→ **Prompt**
Please copy, exactly and with no pictures, only the lines from the one containing "white mouse: 2 -> 1" through the last line of the records.

Data excerpts
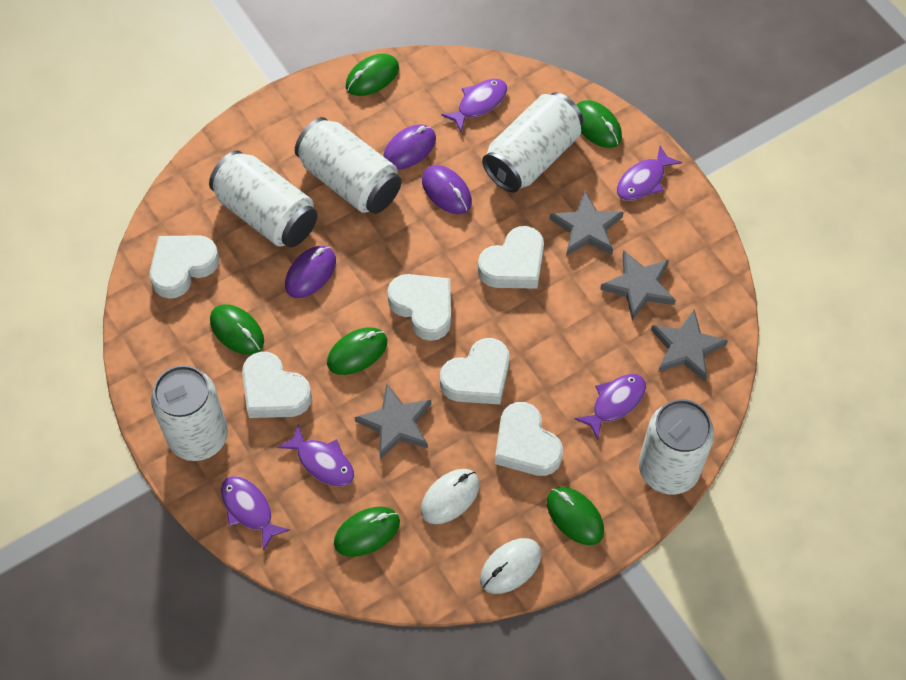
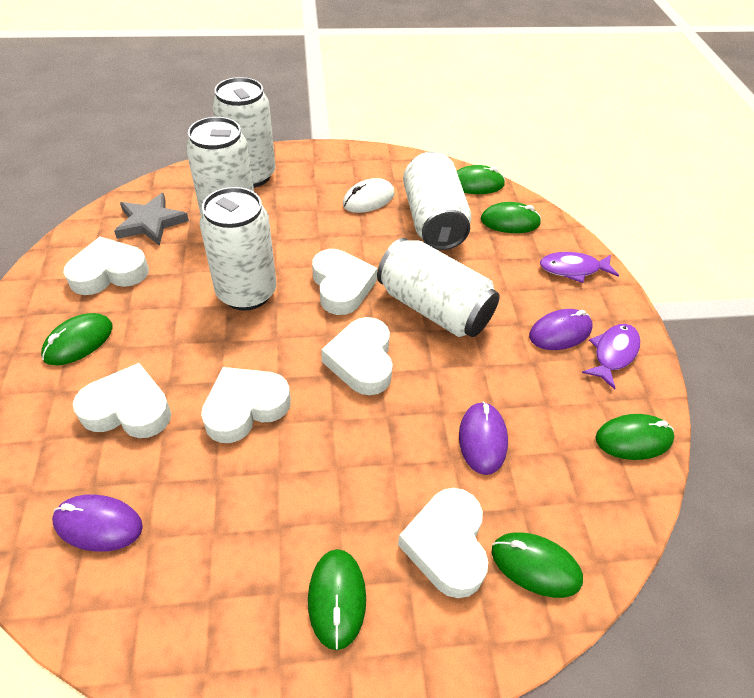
grey star: 4 -> 1
purple fish: 5 -> 2
white mouse: 2 -> 1

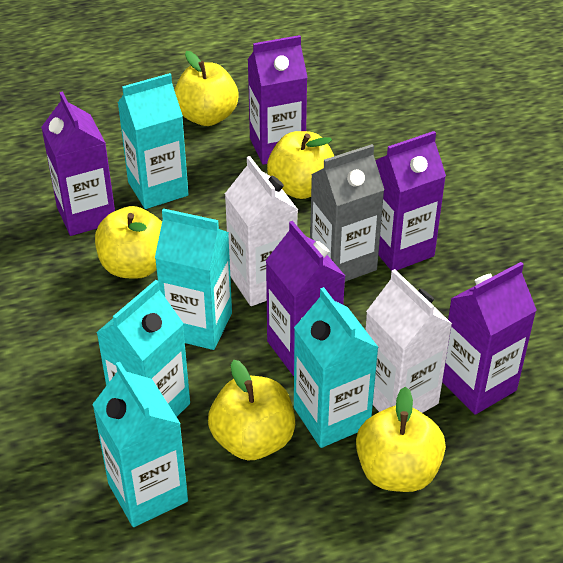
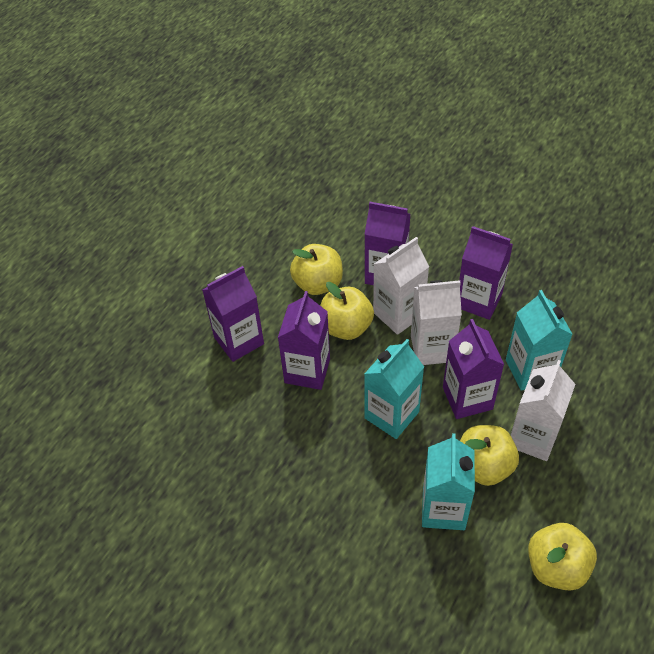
grey carton: 1 -> 0
turquoise carton: 5 -> 3
white carton: 2 -> 3
yellow apple: 5 -> 4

→ **Result for this exercise**
white mouse: 2 -> 1

grey carton: 1 -> 0
turquoise carton: 5 -> 3
white carton: 2 -> 3
yellow apple: 5 -> 4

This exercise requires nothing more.